Prompt »
Lines from the start of the data through the line containing "U5 pin B: W31 -> W21" must be given again exactly. Leave the others out.

(Data excerpts)
━━━━
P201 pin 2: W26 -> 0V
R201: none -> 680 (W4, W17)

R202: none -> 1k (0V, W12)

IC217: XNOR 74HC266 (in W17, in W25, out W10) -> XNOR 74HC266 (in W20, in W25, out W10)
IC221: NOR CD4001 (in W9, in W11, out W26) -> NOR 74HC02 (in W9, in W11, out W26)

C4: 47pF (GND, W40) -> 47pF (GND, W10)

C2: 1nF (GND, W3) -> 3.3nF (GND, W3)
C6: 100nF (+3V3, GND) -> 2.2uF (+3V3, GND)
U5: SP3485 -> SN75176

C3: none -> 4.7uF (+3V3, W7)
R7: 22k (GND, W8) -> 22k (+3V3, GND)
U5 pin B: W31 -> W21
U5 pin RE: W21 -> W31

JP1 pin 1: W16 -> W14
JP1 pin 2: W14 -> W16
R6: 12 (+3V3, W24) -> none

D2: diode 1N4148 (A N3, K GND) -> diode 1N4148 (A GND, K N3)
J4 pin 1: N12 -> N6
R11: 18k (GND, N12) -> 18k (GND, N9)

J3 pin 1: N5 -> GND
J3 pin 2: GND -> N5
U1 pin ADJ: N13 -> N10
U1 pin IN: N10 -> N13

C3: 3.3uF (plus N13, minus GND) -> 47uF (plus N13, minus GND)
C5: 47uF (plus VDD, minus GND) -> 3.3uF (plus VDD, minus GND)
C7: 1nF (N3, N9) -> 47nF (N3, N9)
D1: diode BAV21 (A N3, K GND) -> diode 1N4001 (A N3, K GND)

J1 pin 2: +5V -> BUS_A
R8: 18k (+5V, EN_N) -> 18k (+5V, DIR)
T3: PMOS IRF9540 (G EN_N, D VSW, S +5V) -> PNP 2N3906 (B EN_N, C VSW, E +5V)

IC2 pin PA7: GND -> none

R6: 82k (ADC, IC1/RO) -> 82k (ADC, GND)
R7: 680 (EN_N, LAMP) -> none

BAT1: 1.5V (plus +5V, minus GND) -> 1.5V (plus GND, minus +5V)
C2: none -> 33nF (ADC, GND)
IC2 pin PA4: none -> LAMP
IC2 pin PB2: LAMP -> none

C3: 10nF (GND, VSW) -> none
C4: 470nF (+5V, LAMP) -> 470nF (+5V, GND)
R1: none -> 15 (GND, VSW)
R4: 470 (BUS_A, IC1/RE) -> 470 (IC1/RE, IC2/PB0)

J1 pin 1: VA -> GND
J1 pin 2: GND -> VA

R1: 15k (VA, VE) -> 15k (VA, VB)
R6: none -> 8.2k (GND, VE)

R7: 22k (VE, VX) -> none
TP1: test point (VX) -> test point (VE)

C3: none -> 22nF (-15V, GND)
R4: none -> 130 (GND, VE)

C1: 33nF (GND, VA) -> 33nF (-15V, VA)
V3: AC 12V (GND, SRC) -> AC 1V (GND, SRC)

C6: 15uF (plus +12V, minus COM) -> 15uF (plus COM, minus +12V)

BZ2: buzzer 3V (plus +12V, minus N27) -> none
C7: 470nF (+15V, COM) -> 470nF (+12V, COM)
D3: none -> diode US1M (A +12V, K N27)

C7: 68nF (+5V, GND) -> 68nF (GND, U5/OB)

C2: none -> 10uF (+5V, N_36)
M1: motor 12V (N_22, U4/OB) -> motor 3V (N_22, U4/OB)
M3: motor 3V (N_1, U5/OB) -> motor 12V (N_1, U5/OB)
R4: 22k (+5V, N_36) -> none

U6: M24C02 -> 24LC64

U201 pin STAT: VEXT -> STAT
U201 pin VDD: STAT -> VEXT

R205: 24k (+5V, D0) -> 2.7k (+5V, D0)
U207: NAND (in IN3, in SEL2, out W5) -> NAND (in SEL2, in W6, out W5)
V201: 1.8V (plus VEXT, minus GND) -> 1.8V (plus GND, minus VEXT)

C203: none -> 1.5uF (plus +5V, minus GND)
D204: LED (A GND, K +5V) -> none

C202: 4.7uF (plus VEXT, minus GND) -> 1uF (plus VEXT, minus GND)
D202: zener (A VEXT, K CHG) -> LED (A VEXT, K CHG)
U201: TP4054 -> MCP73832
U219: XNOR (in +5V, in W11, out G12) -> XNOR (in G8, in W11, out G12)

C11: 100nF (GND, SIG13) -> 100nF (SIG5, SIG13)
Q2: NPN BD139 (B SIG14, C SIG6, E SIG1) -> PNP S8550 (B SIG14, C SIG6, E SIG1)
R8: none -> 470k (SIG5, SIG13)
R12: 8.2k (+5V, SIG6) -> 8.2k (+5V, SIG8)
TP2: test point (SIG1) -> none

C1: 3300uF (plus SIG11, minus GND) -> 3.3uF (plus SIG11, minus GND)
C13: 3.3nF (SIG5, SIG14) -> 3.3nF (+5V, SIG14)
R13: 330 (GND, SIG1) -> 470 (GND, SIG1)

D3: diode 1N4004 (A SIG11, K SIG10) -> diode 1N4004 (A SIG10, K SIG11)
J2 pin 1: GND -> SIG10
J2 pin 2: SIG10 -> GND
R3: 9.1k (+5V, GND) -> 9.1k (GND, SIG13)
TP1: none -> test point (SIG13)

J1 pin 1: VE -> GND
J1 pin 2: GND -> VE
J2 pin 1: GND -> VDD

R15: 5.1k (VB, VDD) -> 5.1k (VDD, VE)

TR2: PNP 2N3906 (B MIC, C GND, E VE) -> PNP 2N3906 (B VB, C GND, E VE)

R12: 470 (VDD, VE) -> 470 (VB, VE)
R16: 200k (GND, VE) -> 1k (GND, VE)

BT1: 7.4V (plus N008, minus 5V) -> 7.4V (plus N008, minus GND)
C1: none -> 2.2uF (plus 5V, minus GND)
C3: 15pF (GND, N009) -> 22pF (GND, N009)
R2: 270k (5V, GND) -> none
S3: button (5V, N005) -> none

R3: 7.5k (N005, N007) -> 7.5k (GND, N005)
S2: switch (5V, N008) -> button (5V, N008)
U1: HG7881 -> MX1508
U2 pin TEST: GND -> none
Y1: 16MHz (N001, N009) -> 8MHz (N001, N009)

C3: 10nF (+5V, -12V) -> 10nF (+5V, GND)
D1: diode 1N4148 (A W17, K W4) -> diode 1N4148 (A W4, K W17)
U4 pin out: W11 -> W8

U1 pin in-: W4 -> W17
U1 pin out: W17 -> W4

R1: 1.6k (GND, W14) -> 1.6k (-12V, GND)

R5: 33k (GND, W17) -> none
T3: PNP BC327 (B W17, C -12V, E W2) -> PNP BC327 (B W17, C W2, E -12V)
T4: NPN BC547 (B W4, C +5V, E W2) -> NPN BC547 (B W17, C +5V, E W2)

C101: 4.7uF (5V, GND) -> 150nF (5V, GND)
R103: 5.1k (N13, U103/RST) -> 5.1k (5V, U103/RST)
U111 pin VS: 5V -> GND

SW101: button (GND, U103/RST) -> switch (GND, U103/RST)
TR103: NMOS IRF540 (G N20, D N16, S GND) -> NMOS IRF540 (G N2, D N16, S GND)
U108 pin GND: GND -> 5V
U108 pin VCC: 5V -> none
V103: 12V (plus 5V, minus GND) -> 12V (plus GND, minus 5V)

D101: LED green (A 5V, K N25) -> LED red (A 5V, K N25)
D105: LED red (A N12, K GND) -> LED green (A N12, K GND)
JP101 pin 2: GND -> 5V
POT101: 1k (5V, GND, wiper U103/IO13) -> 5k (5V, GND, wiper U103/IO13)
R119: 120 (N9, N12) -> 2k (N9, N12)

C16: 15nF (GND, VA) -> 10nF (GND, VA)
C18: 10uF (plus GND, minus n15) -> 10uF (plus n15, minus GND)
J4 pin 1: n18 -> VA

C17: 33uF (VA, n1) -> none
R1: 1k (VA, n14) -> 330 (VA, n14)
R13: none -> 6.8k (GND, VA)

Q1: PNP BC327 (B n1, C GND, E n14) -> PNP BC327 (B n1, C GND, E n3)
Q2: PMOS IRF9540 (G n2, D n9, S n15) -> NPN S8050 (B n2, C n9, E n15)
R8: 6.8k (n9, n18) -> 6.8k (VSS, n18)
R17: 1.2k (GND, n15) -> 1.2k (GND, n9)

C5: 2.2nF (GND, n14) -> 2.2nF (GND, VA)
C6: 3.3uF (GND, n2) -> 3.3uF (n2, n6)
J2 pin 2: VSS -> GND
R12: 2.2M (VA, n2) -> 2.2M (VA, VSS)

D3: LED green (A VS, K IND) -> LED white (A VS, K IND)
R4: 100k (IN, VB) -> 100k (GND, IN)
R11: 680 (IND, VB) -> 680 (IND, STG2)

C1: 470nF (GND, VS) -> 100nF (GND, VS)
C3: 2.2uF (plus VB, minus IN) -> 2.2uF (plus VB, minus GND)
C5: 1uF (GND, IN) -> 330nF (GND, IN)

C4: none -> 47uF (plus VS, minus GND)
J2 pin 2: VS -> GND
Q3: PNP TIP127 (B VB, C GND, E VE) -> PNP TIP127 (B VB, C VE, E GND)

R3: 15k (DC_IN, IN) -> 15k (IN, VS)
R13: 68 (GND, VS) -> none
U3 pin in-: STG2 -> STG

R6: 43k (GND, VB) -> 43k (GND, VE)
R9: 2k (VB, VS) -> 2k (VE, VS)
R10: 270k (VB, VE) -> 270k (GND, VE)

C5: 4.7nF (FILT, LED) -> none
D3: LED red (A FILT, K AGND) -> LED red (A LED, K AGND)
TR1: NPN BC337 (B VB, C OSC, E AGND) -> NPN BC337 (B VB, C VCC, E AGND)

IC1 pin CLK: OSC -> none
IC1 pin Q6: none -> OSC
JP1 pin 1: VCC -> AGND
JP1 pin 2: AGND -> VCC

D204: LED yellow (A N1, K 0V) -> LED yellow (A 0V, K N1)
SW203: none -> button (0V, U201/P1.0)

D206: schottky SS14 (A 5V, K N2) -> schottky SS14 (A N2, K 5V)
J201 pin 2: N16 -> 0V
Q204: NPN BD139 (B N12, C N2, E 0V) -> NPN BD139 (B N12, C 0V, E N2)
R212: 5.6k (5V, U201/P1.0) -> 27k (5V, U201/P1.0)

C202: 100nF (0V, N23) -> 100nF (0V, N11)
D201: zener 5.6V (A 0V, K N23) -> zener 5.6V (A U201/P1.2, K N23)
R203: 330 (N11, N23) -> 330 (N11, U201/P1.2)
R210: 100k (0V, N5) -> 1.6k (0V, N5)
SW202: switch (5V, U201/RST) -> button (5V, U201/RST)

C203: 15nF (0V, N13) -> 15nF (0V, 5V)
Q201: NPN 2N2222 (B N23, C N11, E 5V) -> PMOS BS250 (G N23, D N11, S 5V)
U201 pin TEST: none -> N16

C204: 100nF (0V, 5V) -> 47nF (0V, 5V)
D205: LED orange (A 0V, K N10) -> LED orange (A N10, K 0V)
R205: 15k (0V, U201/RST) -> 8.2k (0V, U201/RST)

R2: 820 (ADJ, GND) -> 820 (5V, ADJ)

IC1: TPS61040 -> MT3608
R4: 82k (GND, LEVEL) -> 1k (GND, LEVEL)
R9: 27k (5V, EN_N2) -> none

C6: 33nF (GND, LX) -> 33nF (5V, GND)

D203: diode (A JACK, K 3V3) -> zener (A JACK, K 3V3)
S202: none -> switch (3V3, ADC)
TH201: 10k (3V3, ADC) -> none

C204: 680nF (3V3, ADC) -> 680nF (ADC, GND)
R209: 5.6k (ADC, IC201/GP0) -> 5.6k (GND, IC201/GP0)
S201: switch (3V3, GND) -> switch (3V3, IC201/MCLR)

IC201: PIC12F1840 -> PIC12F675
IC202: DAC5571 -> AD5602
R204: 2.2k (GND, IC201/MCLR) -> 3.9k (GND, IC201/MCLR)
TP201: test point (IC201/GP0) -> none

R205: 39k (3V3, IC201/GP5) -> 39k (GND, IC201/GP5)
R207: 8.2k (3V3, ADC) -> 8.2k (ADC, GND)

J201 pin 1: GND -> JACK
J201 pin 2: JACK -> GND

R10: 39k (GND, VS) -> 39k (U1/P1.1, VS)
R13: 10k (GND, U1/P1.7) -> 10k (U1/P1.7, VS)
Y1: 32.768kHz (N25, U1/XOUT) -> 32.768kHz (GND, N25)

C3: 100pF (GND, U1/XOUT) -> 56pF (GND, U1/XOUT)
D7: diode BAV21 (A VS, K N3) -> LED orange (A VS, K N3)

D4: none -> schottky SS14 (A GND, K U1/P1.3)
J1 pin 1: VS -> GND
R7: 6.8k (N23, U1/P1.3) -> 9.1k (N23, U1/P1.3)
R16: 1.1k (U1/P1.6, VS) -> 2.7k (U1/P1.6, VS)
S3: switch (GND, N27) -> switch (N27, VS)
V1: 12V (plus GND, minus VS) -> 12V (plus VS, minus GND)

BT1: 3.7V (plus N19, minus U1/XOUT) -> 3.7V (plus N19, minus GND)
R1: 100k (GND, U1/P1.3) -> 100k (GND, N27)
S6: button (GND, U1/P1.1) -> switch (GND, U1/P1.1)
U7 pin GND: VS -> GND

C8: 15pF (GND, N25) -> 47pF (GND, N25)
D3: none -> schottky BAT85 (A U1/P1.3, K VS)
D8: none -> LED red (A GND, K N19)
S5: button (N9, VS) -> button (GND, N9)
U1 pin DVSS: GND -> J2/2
━━━━
Answer to the exercise »
P201 pin 2: W26 -> 0V
R201: none -> 680 (W4, W17)

R202: none -> 1k (0V, W12)

IC217: XNOR 74HC266 (in W17, in W25, out W10) -> XNOR 74HC266 (in W20, in W25, out W10)
IC221: NOR CD4001 (in W9, in W11, out W26) -> NOR 74HC02 (in W9, in W11, out W26)

C4: 47pF (GND, W40) -> 47pF (GND, W10)

C2: 1nF (GND, W3) -> 3.3nF (GND, W3)
C6: 100nF (+3V3, GND) -> 2.2uF (+3V3, GND)
U5: SP3485 -> SN75176

C3: none -> 4.7uF (+3V3, W7)
R7: 22k (GND, W8) -> 22k (+3V3, GND)
U5 pin B: W31 -> W21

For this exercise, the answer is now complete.